Stored items:

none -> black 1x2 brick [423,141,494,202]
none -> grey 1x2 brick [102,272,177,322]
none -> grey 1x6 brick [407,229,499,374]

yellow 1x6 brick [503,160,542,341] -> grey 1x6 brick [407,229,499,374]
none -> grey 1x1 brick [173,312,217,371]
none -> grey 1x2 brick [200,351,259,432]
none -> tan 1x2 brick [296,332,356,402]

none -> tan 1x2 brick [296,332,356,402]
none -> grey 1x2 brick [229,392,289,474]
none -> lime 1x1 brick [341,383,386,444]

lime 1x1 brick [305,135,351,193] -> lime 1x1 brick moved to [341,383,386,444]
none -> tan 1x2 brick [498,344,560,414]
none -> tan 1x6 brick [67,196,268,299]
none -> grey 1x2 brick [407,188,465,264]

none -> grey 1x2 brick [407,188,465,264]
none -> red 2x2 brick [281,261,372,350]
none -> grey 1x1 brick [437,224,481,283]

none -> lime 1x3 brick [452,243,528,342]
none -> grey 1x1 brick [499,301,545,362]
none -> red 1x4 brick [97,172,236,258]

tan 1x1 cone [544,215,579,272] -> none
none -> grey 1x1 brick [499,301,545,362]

---

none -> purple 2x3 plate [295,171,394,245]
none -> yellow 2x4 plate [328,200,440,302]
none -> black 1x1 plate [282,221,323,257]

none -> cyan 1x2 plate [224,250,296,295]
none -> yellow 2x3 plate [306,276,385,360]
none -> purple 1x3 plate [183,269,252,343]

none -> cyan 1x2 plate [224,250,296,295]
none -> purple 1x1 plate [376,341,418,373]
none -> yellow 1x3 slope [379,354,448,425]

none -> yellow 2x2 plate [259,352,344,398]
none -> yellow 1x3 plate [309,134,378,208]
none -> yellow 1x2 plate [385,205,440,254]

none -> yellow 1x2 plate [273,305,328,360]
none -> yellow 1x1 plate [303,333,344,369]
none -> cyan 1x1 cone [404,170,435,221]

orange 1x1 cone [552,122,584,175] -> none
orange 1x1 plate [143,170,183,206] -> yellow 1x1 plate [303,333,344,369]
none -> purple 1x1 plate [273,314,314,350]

→ Instructions for the task
Taking the entries above, restate exactly those lines that fall between the line with "none -> black 1x1 plate [282,221,323,257]" and the line with "orange 1x1 plate", keeping both of those lines too.

→ Task answer
none -> black 1x1 plate [282,221,323,257]

none -> cyan 1x2 plate [224,250,296,295]
none -> yellow 2x3 plate [306,276,385,360]
none -> purple 1x3 plate [183,269,252,343]

none -> cyan 1x2 plate [224,250,296,295]
none -> purple 1x1 plate [376,341,418,373]
none -> yellow 1x3 slope [379,354,448,425]

none -> yellow 2x2 plate [259,352,344,398]
none -> yellow 1x3 plate [309,134,378,208]
none -> yellow 1x2 plate [385,205,440,254]

none -> yellow 1x2 plate [273,305,328,360]
none -> yellow 1x1 plate [303,333,344,369]
none -> cyan 1x1 cone [404,170,435,221]

orange 1x1 cone [552,122,584,175] -> none
orange 1x1 plate [143,170,183,206] -> yellow 1x1 plate [303,333,344,369]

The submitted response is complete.